━━━ Données fournies
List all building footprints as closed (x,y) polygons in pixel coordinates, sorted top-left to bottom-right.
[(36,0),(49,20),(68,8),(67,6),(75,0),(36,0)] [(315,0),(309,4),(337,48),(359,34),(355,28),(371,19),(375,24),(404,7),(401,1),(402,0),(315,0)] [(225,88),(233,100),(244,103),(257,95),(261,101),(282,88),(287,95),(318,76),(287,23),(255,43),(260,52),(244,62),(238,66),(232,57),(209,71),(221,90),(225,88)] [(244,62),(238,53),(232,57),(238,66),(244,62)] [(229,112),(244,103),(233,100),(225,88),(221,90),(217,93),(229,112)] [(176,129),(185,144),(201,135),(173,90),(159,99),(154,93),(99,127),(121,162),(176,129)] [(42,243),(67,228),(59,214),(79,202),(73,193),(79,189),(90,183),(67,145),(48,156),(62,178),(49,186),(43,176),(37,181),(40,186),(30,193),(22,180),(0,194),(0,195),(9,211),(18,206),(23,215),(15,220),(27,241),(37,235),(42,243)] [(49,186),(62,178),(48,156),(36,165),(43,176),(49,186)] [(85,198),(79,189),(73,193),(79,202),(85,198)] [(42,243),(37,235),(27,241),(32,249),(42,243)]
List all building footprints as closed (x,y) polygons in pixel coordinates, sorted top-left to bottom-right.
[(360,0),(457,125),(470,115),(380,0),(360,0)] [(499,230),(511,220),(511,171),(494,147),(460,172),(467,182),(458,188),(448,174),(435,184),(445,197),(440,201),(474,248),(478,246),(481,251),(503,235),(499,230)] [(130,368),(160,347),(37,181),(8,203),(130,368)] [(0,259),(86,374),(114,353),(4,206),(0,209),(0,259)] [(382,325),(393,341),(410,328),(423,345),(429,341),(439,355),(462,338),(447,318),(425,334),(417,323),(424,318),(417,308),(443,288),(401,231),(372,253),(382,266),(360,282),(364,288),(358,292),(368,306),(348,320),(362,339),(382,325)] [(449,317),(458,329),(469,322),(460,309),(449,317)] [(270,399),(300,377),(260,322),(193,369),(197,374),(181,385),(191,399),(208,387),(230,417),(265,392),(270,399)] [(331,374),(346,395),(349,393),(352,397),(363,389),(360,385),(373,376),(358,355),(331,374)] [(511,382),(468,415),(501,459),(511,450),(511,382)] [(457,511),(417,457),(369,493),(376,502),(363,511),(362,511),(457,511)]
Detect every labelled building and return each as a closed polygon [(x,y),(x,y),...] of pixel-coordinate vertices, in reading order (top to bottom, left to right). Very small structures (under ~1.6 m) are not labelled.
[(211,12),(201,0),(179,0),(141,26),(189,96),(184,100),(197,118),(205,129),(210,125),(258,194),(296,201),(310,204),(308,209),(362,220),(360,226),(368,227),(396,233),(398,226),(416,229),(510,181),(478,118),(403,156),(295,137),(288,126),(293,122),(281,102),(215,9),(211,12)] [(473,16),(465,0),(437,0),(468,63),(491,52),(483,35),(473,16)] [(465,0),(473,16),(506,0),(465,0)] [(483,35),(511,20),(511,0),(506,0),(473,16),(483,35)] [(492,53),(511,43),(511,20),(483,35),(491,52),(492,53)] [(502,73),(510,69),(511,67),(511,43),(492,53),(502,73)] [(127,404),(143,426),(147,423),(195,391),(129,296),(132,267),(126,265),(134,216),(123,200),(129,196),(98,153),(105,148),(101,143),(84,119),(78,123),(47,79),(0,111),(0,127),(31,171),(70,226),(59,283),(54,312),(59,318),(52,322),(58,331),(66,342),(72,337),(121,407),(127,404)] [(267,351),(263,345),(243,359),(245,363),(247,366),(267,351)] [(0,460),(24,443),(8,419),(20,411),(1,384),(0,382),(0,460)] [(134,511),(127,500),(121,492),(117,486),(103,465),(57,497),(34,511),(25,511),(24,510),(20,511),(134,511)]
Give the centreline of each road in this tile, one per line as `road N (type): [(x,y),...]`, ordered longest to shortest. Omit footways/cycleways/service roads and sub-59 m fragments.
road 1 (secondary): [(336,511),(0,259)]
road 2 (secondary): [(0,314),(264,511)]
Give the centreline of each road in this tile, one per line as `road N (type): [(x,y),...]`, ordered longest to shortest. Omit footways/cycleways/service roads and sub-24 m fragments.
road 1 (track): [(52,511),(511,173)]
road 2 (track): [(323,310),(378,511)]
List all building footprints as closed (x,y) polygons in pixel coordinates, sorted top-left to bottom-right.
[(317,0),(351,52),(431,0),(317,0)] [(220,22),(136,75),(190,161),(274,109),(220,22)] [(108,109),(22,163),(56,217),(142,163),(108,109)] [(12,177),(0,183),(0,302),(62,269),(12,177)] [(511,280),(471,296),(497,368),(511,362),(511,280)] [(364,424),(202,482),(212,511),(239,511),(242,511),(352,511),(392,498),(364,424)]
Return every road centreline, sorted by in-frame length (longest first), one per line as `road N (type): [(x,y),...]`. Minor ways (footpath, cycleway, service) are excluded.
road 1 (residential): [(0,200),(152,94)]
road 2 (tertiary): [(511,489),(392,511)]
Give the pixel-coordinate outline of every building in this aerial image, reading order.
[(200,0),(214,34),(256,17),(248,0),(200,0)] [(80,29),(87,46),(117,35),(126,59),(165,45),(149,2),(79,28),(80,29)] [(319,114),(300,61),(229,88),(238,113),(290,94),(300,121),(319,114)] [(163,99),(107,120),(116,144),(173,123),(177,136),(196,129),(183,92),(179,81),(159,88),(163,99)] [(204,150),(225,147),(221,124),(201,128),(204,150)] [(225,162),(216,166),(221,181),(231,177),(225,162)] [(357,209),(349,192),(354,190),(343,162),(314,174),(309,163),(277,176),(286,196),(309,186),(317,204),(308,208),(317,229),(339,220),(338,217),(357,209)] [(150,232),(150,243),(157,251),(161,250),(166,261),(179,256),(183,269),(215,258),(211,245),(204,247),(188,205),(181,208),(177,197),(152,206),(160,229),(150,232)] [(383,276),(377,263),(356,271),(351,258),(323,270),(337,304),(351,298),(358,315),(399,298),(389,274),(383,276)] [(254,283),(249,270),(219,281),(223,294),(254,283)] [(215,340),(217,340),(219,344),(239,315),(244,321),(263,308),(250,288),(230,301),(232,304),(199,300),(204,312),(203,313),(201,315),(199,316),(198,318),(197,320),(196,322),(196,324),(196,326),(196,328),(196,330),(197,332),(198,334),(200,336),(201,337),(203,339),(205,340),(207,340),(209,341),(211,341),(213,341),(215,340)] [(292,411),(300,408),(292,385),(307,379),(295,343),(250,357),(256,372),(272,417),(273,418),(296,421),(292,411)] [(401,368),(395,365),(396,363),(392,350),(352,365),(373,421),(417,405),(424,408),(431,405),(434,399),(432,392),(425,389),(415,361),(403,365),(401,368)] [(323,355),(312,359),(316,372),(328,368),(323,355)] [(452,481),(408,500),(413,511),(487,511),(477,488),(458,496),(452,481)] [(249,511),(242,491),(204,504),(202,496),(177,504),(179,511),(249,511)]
━━━━━━
_Consigne_: Transforme l'ensemble de ces lignes en un CSV à deux colonnes, « enonce » et « reponse », avec un enregistrement par énoncé : son texte, puis sa réponse complète. Place chaque valeur dans un champ entre guillemets et remplace les sauts de ligne par des espaces.

_Résultat_:
enonce,reponse
"List all building footprints as closed (x,y) polygons in pixel coordinates, sorted top-left to bottom-right.","[(36,0),(49,20),(68,8),(67,6),(75,0),(36,0)] [(315,0),(309,4),(337,48),(359,34),(355,28),(371,19),(375,24),(404,7),(401,1),(402,0),(315,0)] [(225,88),(233,100),(244,103),(257,95),(261,101),(282,88),(287,95),(318,76),(287,23),(255,43),(260,52),(244,62),(238,66),(232,57),(209,71),(221,90),(225,88)] [(244,62),(238,53),(232,57),(238,66),(244,62)] [(229,112),(244,103),(233,100),(225,88),(221,90),(217,93),(229,112)] [(176,129),(185,144),(201,135),(173,90),(159,99),(154,93),(99,127),(121,162),(176,129)] [(42,243),(67,228),(59,214),(79,202),(73,193),(79,189),(90,183),(67,145),(48,156),(62,178),(49,186),(43,176),(37,181),(40,186),(30,193),(22,180),(0,194),(0,195),(9,211),(18,206),(23,215),(15,220),(27,241),(37,235),(42,243)] [(49,186),(62,178),(48,156),(36,165),(43,176),(49,186)] [(85,198),(79,189),(73,193),(79,202),(85,198)] [(42,243),(37,235),(27,241),(32,249),(42,243)]"
"List all building footprints as closed (x,y) polygons in pixel coordinates, sorted top-left to bottom-right.","[(360,0),(457,125),(470,115),(380,0),(360,0)] [(499,230),(511,220),(511,171),(494,147),(460,172),(467,182),(458,188),(448,174),(435,184),(445,197),(440,201),(474,248),(478,246),(481,251),(503,235),(499,230)] [(130,368),(160,347),(37,181),(8,203),(130,368)] [(0,259),(86,374),(114,353),(4,206),(0,209),(0,259)] [(382,325),(393,341),(410,328),(423,345),(429,341),(439,355),(462,338),(447,318),(425,334),(417,323),(424,318),(417,308),(443,288),(401,231),(372,253),(382,266),(360,282),(364,288),(358,292),(368,306),(348,320),(362,339),(382,325)] [(449,317),(458,329),(469,322),(460,309),(449,317)] [(270,399),(300,377),(260,322),(193,369),(197,374),(181,385),(191,399),(208,387),(230,417),(265,392),(270,399)] [(331,374),(346,395),(349,393),(352,397),(363,389),(360,385),(373,376),(358,355),(331,374)] [(511,382),(468,415),(501,459),(511,450),(511,382)] [(457,511),(417,457),(369,493),(376,502),(363,511),(362,511),(457,511)]"
"Detect every labelled building and return each as a closed polygon [(x,y),(x,y),...] of pixel-coordinate vertices, in reading order (top to bottom, left to right). Very small structures (under ~1.6 m) are not labelled.","[(211,12),(201,0),(179,0),(141,26),(189,96),(184,100),(197,118),(205,129),(210,125),(258,194),(296,201),(310,204),(308,209),(362,220),(360,226),(368,227),(396,233),(398,226),(416,229),(510,181),(478,118),(403,156),(295,137),(288,126),(293,122),(281,102),(215,9),(211,12)] [(473,16),(465,0),(437,0),(468,63),(491,52),(483,35),(473,16)] [(465,0),(473,16),(506,0),(465,0)] [(483,35),(511,20),(511,0),(506,0),(473,16),(483,35)] [(492,53),(511,43),(511,20),(483,35),(491,52),(492,53)] [(502,73),(510,69),(511,67),(511,43),(492,53),(502,73)] [(127,404),(143,426),(147,423),(195,391),(129,296),(132,267),(126,265),(134,216),(123,200),(129,196),(98,153),(105,148),(101,143),(84,119),(78,123),(47,79),(0,111),(0,127),(31,171),(70,226),(59,283),(54,312),(59,318),(52,322),(58,331),(66,342),(72,337),(121,407),(127,404)] [(267,351),(263,345),(243,359),(245,363),(247,366),(267,351)] [(0,460),(24,443),(8,419),(20,411),(1,384),(0,382),(0,460)] [(134,511),(127,500),(121,492),(117,486),(103,465),(57,497),(34,511),(25,511),(24,510),(20,511),(134,511)]"
"Give the centreline of each road in this tile, one per line as `road N (type): [(x,y),...]`, ordered longest to shortest. Omit footways/cycleways/service roads and sub-59 m fragments.","road 1 (secondary): [(336,511),(0,259)] road 2 (secondary): [(0,314),(264,511)]"
"Give the centreline of each road in this tile, one per line as `road N (type): [(x,y),...]`, ordered longest to shortest. Omit footways/cycleways/service roads and sub-24 m fragments.","road 1 (track): [(52,511),(511,173)] road 2 (track): [(323,310),(378,511)]"
"List all building footprints as closed (x,y) polygons in pixel coordinates, sorted top-left to bottom-right.","[(317,0),(351,52),(431,0),(317,0)] [(220,22),(136,75),(190,161),(274,109),(220,22)] [(108,109),(22,163),(56,217),(142,163),(108,109)] [(12,177),(0,183),(0,302),(62,269),(12,177)] [(511,280),(471,296),(497,368),(511,362),(511,280)] [(364,424),(202,482),(212,511),(239,511),(242,511),(352,511),(392,498),(364,424)]"
"Return every road centreline, sorted by in-frame length (longest first), one per line as `road N (type): [(x,y),...]`. Minor ways (footpath, cycleway, service) are excluded.","road 1 (residential): [(0,200),(152,94)] road 2 (tertiary): [(511,489),(392,511)]"
"Give the pixel-coordinate outline of every building in this aerial image, reading order.","[(200,0),(214,34),(256,17),(248,0),(200,0)] [(80,29),(87,46),(117,35),(126,59),(165,45),(149,2),(79,28),(80,29)] [(319,114),(300,61),(229,88),(238,113),(290,94),(300,121),(319,114)] [(163,99),(107,120),(116,144),(173,123),(177,136),(196,129),(183,92),(179,81),(159,88),(163,99)] [(204,150),(225,147),(221,124),(201,128),(204,150)] [(225,162),(216,166),(221,181),(231,177),(225,162)] [(357,209),(349,192),(354,190),(343,162),(314,174),(309,163),(277,176),(286,196),(309,186),(317,204),(308,208),(317,229),(339,220),(338,217),(357,209)] [(150,232),(150,243),(157,251),(161,250),(166,261),(179,256),(183,269),(215,258),(211,245),(204,247),(188,205),(181,208),(177,197),(152,206),(160,229),(150,232)] [(383,276),(377,263),(356,271),(351,258),(323,270),(337,304),(351,298),(358,315),(399,298),(389,274),(383,276)] [(254,283),(249,270),(219,281),(223,294),(254,283)] [(215,340),(217,340),(219,344),(239,315),(244,321),(263,308),(250,288),(230,301),(232,304),(199,300),(204,312),(203,313),(201,315),(199,316),(198,318),(197,320),(196,322),(196,324),(196,326),(196,328),(196,330),(197,332),(198,334),(200,336),(201,337),(203,339),(205,340),(207,340),(209,341),(211,341),(213,341),(215,340)] [(292,411),(300,408),(292,385),(307,379),(295,343),(250,357),(256,372),(272,417),(273,418),(296,421),(292,411)] [(401,368),(395,365),(396,363),(392,350),(352,365),(373,421),(417,405),(424,408),(431,405),(434,399),(432,392),(425,389),(415,361),(403,365),(401,368)] [(323,355),(312,359),(316,372),(328,368),(323,355)] [(452,481),(408,500),(413,511),(487,511),(477,488),(458,496),(452,481)] [(249,511),(242,491),(204,504),(202,496),(177,504),(179,511),(249,511)]"